When the line with "U101: ATmega328P -> ATmega8A" comes up, set it down and every later line to the end of the data, exactly and without pictures.

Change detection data

------------------------------

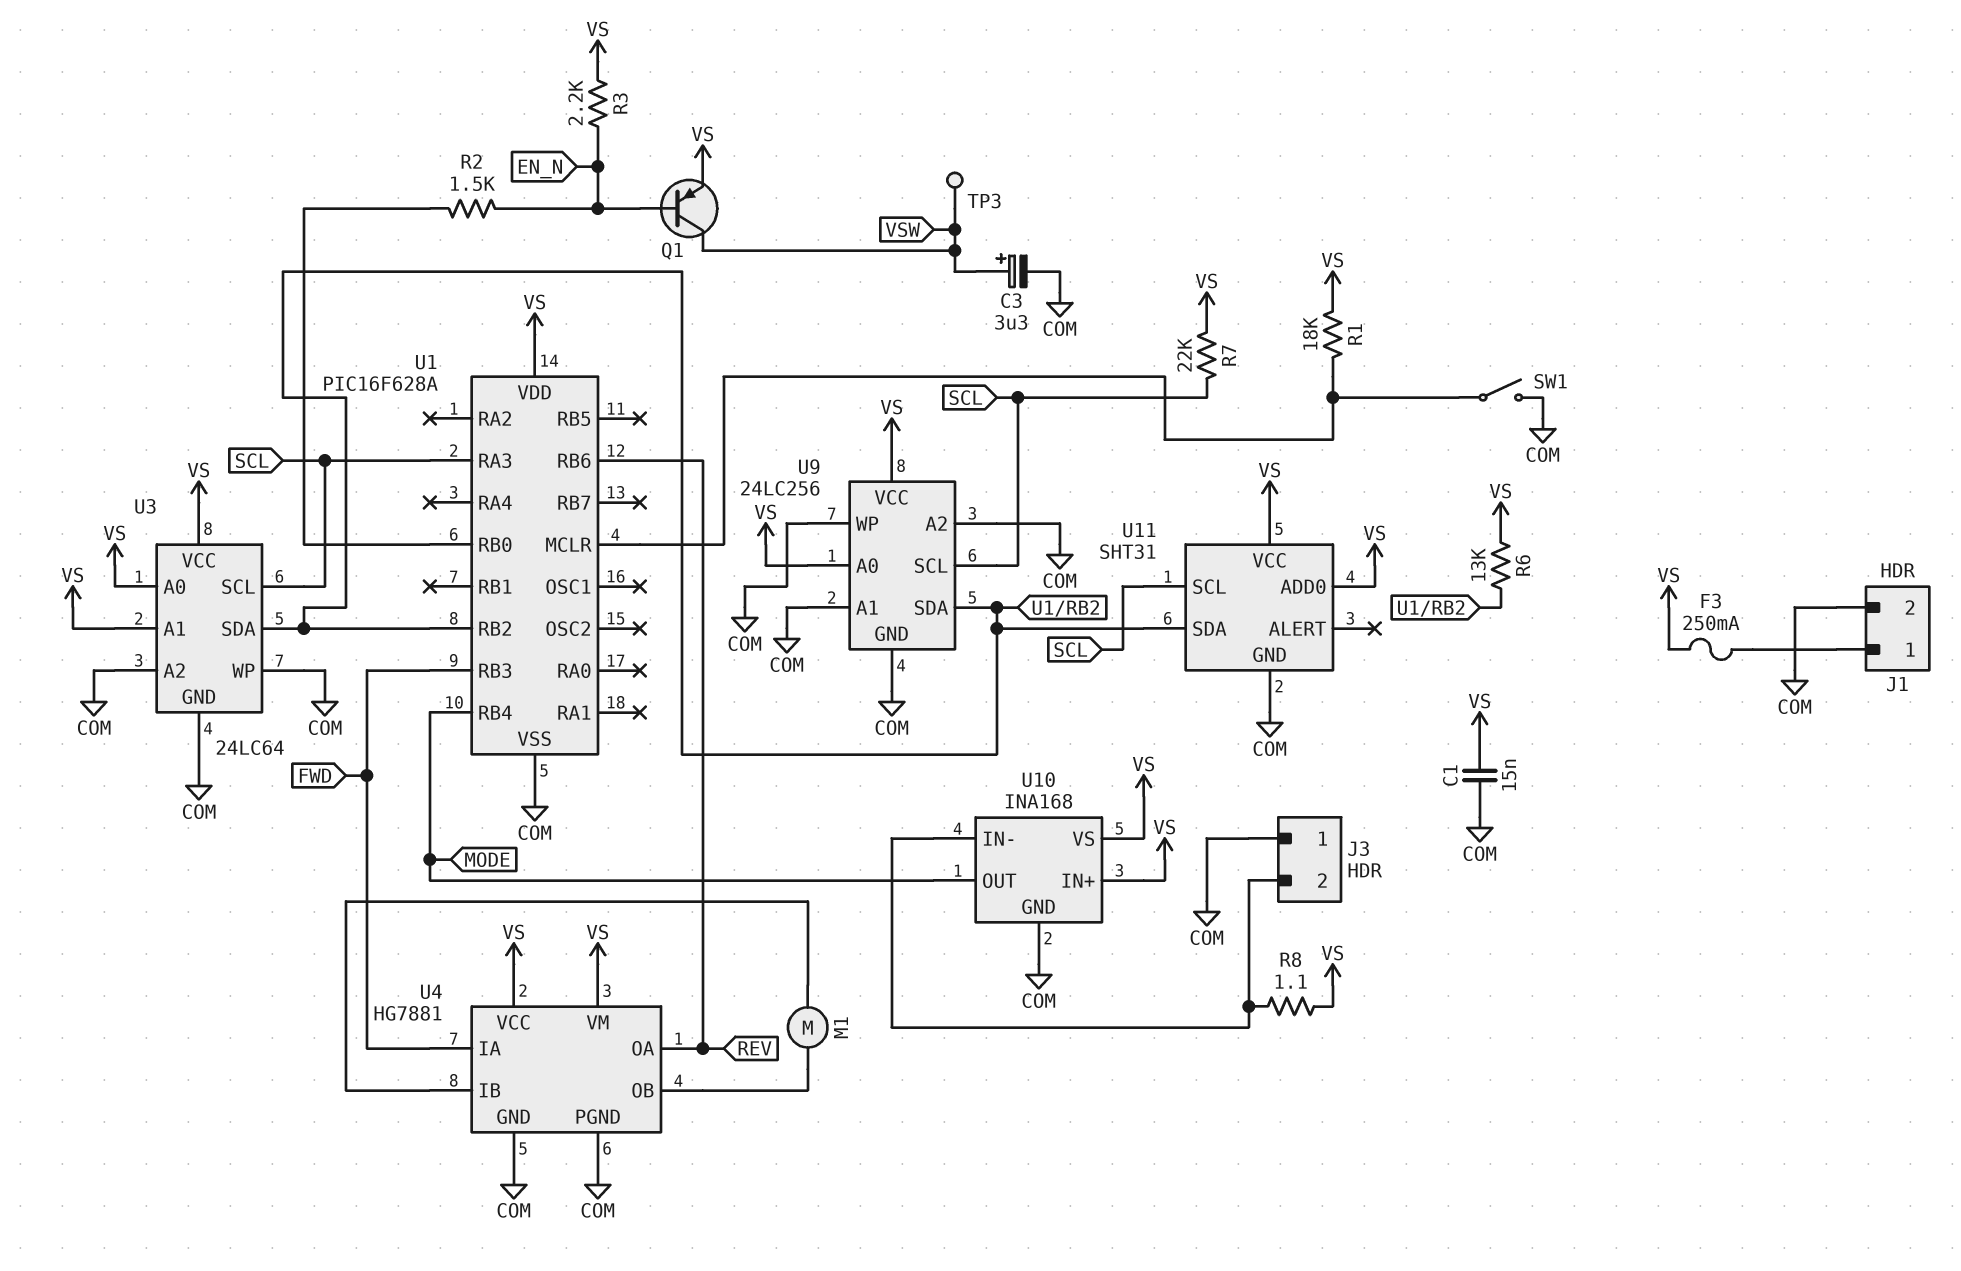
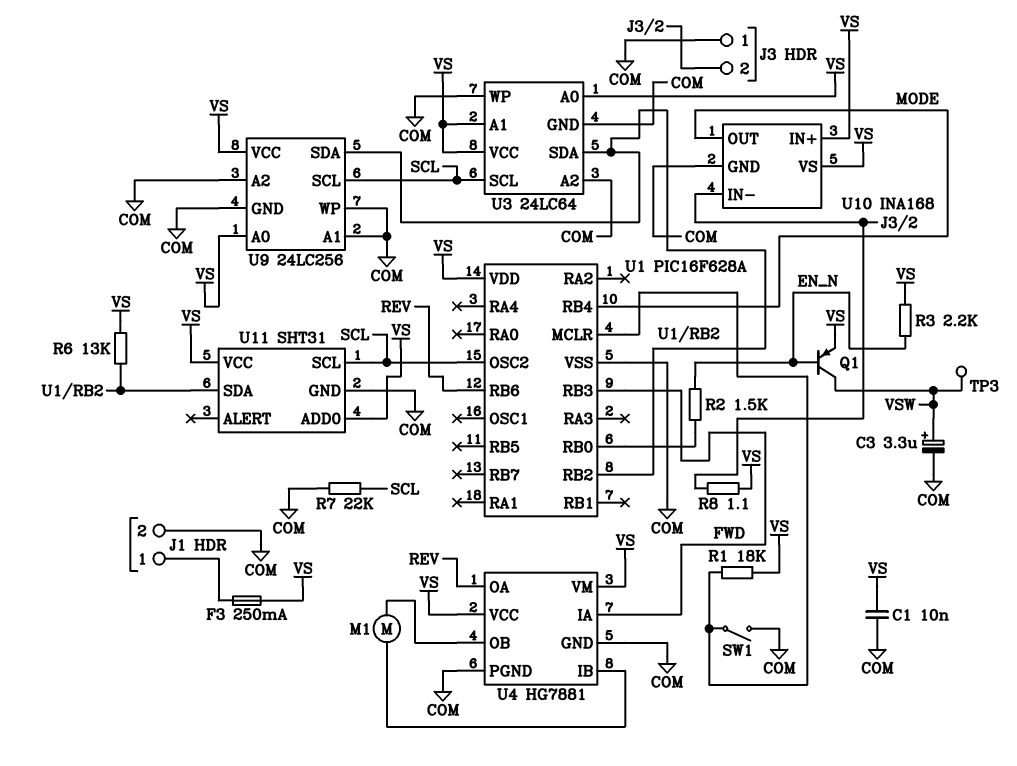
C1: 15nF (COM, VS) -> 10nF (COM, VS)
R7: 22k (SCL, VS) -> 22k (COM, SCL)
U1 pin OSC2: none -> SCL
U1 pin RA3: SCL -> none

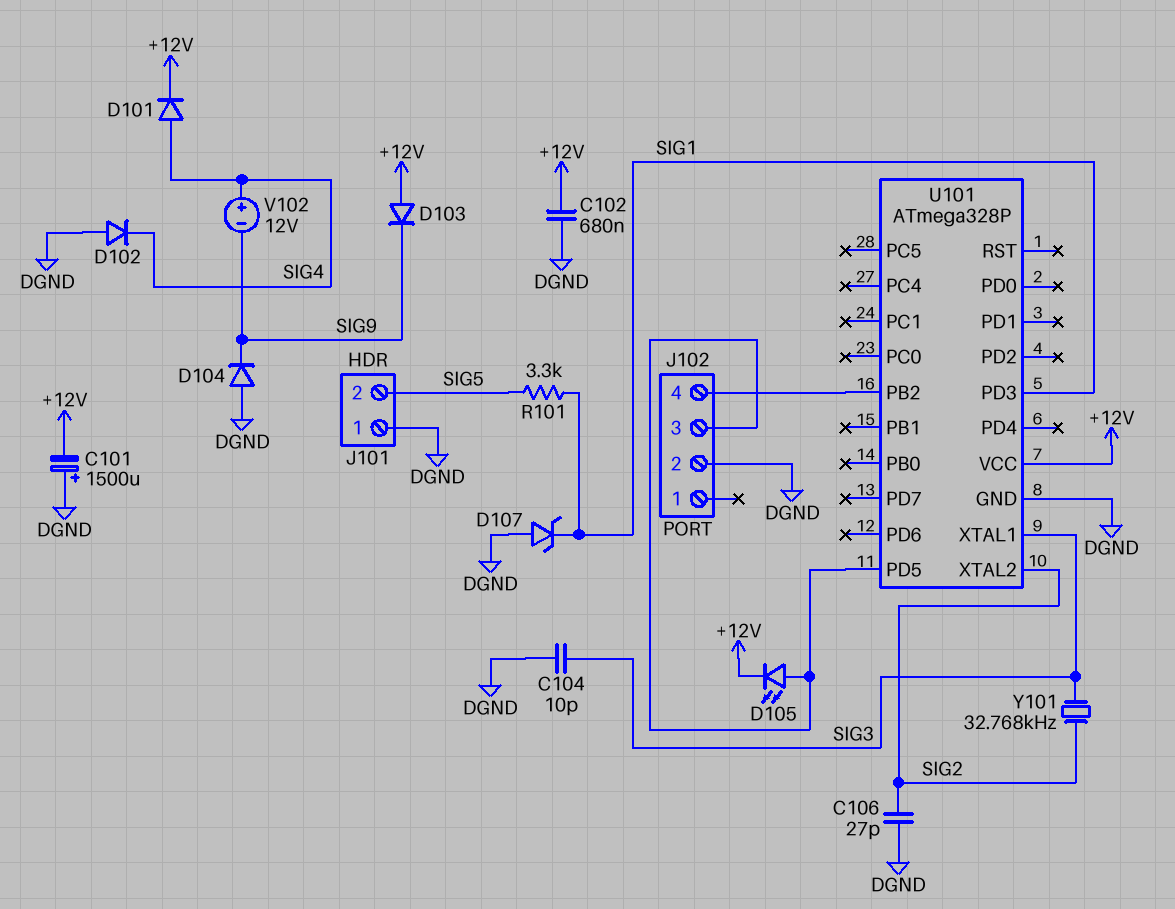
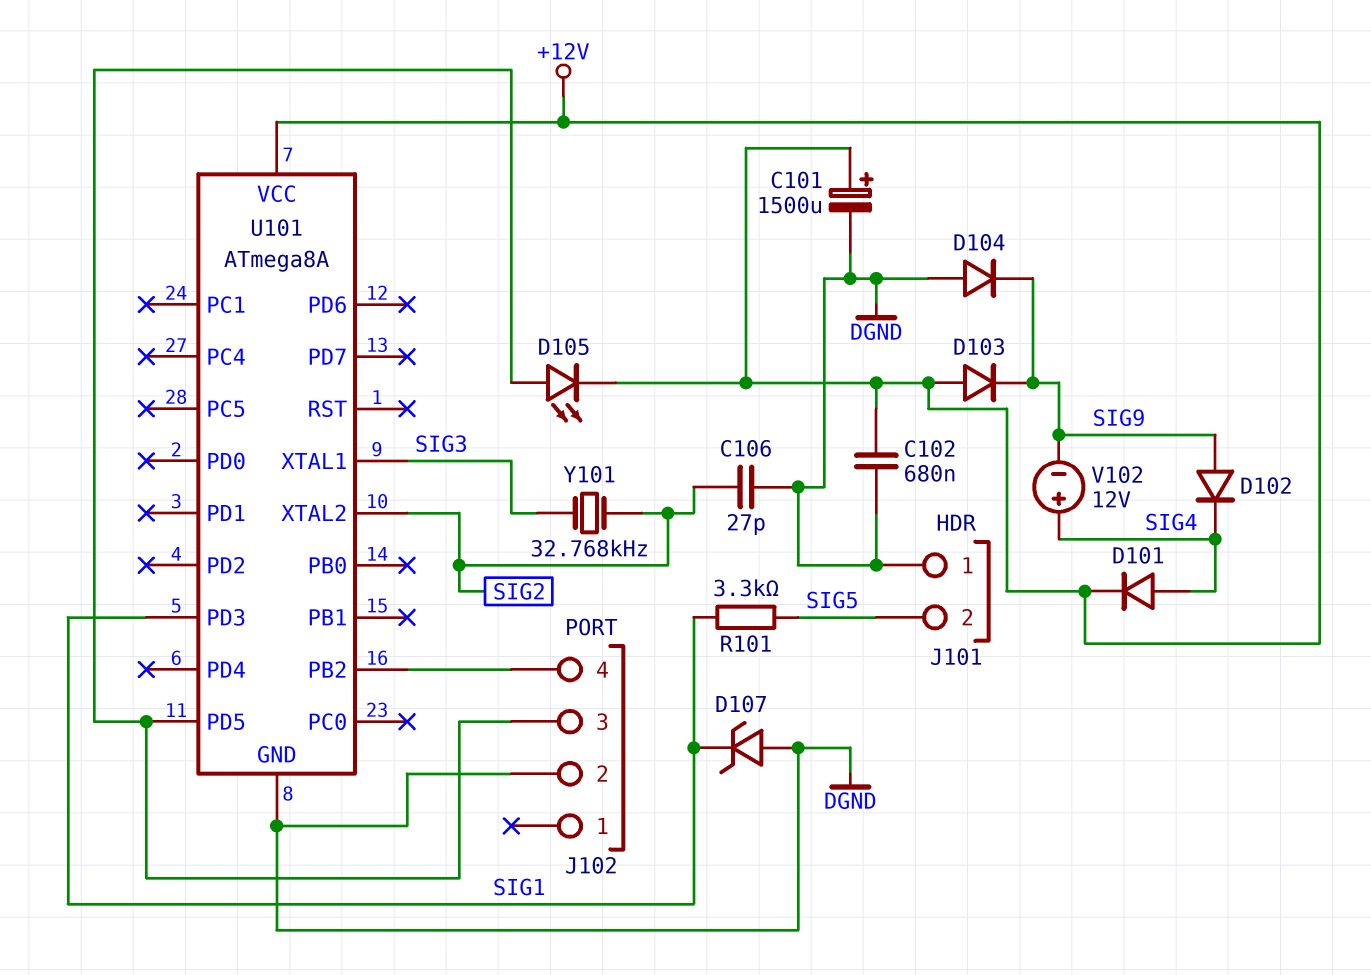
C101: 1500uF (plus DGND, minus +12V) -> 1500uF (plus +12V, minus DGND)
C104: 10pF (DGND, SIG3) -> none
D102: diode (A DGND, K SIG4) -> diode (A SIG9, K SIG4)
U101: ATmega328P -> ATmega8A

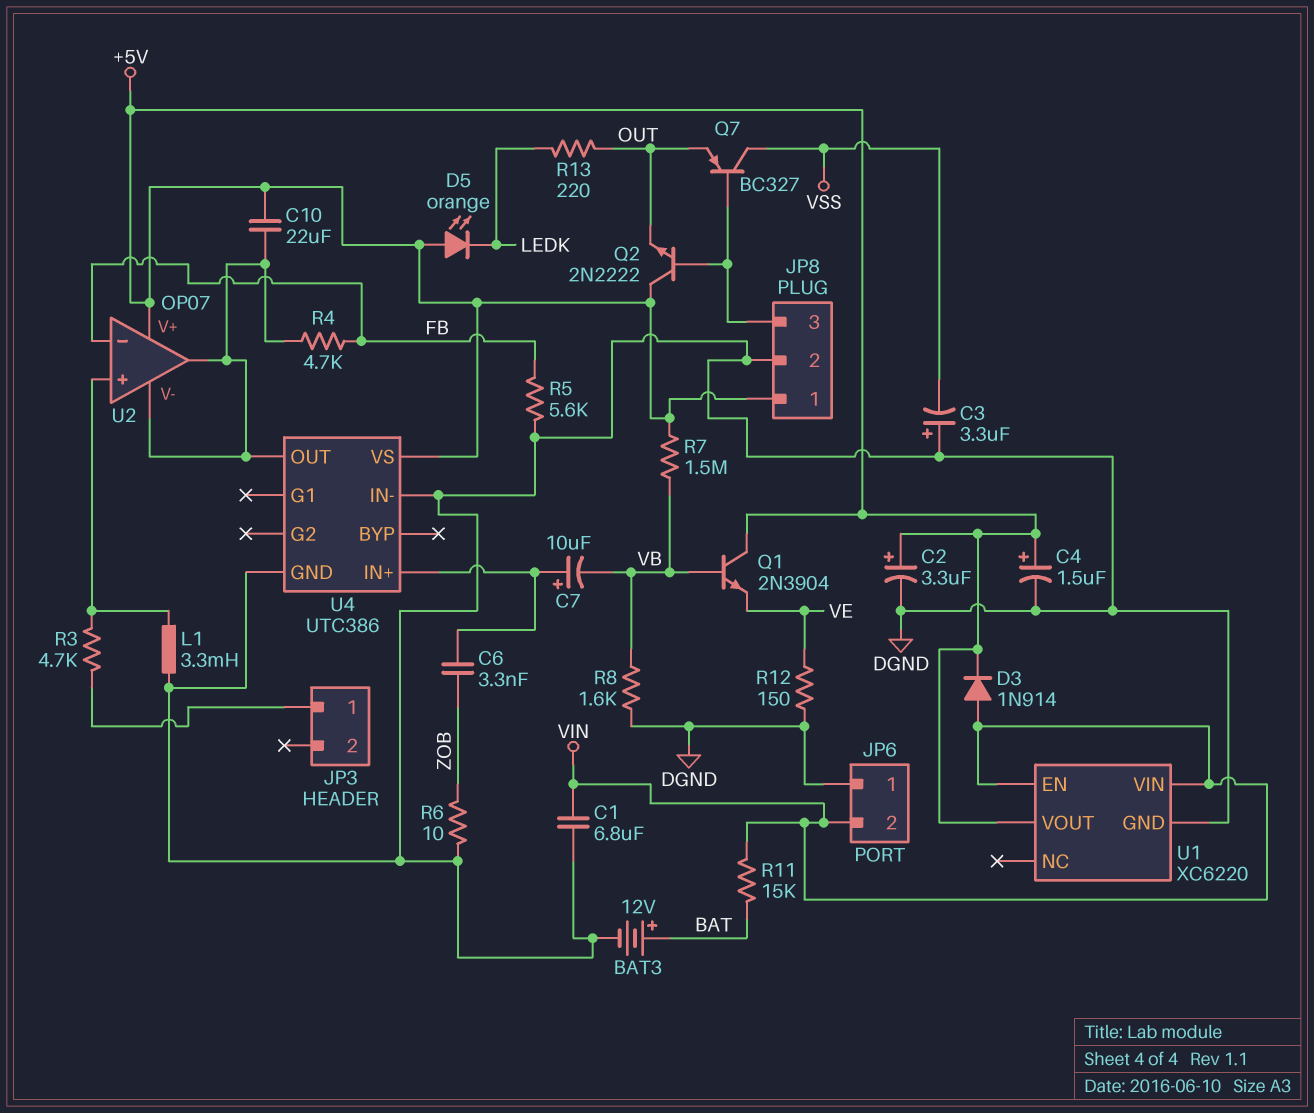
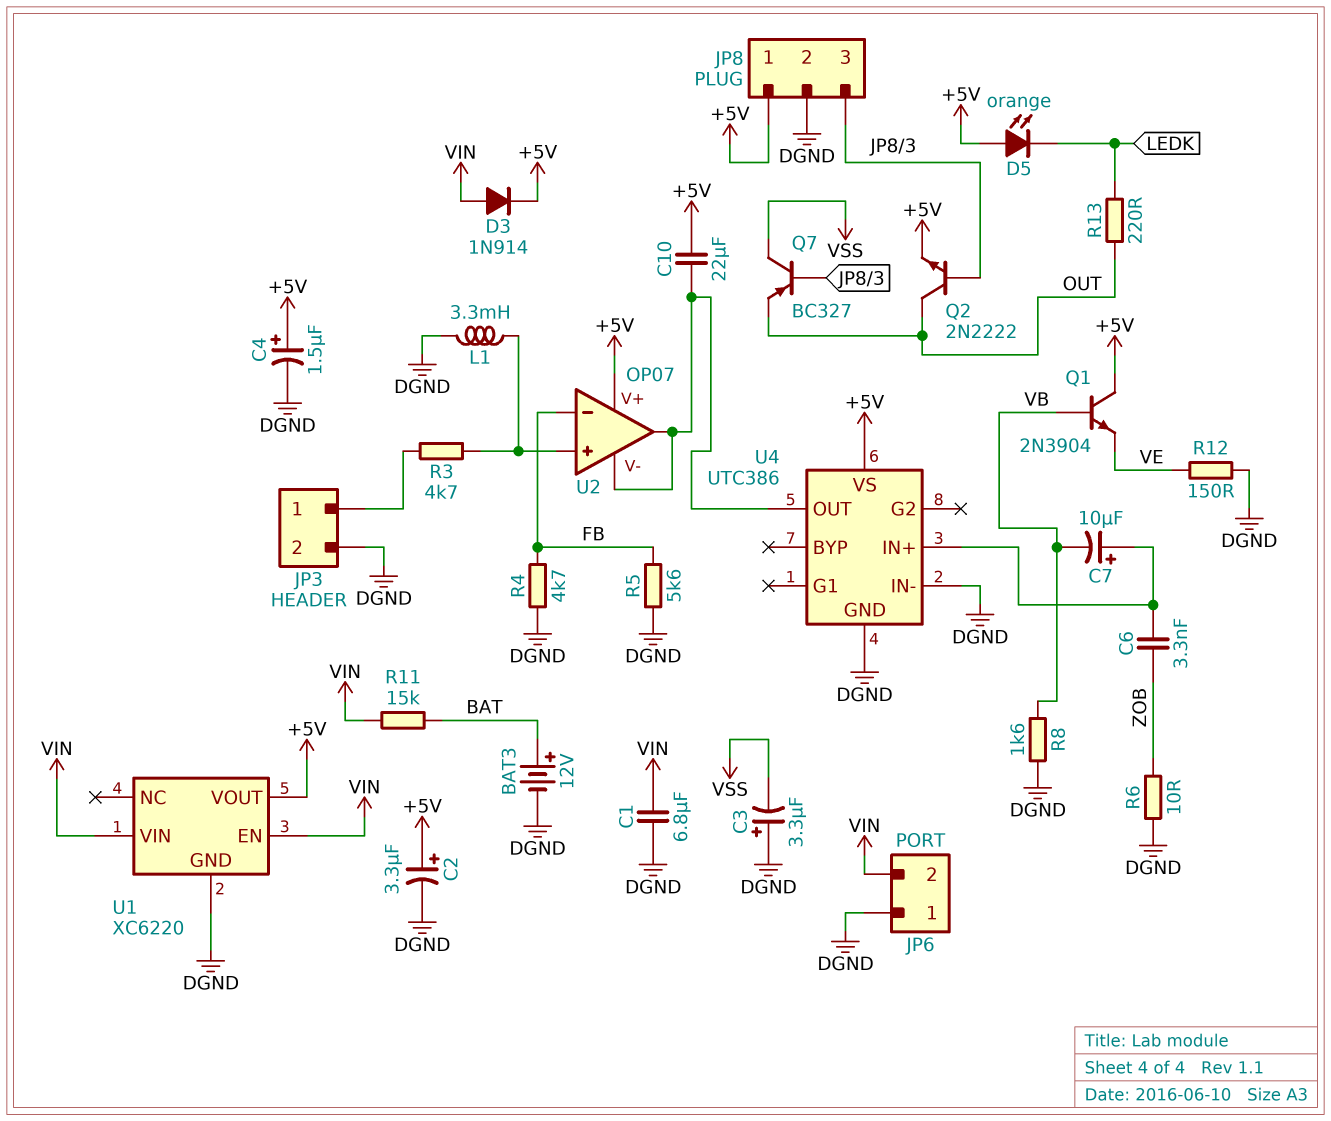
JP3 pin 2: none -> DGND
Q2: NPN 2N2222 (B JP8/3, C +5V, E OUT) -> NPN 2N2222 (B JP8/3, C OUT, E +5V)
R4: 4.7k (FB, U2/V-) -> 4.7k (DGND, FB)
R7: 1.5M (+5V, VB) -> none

------------------------------

Answer box:
U101: ATmega328P -> ATmega8A

JP3 pin 2: none -> DGND
Q2: NPN 2N2222 (B JP8/3, C +5V, E OUT) -> NPN 2N2222 (B JP8/3, C OUT, E +5V)
R4: 4.7k (FB, U2/V-) -> 4.7k (DGND, FB)
R7: 1.5M (+5V, VB) -> none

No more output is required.